*** Opening of Dataset records ***

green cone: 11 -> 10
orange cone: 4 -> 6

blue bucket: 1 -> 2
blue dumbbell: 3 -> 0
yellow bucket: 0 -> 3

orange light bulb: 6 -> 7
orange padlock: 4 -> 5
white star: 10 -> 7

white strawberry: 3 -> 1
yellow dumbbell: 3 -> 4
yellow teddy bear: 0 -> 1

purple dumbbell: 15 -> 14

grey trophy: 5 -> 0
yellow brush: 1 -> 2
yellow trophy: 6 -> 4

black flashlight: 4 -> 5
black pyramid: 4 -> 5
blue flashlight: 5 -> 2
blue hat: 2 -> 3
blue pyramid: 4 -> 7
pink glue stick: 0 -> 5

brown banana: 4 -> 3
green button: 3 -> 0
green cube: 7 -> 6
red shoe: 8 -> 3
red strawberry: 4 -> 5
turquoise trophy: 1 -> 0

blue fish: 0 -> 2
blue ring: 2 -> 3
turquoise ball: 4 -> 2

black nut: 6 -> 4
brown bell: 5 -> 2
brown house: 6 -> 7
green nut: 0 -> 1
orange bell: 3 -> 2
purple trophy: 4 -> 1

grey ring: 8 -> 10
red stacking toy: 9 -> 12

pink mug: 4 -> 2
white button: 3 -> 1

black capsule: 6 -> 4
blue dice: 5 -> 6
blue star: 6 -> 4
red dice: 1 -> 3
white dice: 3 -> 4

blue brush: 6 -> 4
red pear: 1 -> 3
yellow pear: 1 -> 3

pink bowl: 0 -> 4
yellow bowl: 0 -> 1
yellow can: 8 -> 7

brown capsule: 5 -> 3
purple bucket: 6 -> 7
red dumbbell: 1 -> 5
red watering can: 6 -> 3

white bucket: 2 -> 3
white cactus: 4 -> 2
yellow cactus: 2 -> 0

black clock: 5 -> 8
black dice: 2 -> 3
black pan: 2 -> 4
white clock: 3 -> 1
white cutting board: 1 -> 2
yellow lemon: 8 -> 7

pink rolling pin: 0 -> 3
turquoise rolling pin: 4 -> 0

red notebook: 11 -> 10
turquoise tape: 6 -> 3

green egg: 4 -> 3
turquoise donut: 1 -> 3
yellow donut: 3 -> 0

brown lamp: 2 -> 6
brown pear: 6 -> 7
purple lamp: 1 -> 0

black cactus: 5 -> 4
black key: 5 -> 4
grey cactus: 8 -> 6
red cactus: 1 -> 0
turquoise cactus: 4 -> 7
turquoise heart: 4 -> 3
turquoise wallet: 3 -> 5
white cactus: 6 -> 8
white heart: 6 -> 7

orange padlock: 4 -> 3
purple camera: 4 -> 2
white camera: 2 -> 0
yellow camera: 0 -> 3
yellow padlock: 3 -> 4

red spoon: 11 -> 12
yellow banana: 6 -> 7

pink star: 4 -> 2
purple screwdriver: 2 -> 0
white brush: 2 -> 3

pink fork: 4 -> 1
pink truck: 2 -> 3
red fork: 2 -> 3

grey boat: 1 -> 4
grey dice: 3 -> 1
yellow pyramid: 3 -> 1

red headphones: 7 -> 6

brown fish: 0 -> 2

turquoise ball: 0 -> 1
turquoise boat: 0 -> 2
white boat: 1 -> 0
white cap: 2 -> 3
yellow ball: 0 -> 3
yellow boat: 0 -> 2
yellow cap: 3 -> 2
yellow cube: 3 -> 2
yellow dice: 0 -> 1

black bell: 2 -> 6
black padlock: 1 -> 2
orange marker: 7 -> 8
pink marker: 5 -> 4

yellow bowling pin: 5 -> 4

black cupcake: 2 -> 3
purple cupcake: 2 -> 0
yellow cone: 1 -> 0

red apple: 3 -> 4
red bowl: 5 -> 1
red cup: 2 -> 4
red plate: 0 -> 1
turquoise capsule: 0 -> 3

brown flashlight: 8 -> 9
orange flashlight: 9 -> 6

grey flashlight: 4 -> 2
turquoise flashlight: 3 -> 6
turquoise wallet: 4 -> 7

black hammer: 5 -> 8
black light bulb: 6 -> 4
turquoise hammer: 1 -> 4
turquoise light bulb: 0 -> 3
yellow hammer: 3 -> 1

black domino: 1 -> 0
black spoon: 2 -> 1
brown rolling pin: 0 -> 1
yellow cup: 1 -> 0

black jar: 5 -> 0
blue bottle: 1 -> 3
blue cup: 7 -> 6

*** Close of Dataset records ***

Your objective ▸
Would you copy out exactly the lines above that start at the one containing "white heart: 6 -> 7" and end at the one containing "pink fork: 4 -> 1", inclusive?

Solved exercise ▸
white heart: 6 -> 7

orange padlock: 4 -> 3
purple camera: 4 -> 2
white camera: 2 -> 0
yellow camera: 0 -> 3
yellow padlock: 3 -> 4

red spoon: 11 -> 12
yellow banana: 6 -> 7

pink star: 4 -> 2
purple screwdriver: 2 -> 0
white brush: 2 -> 3

pink fork: 4 -> 1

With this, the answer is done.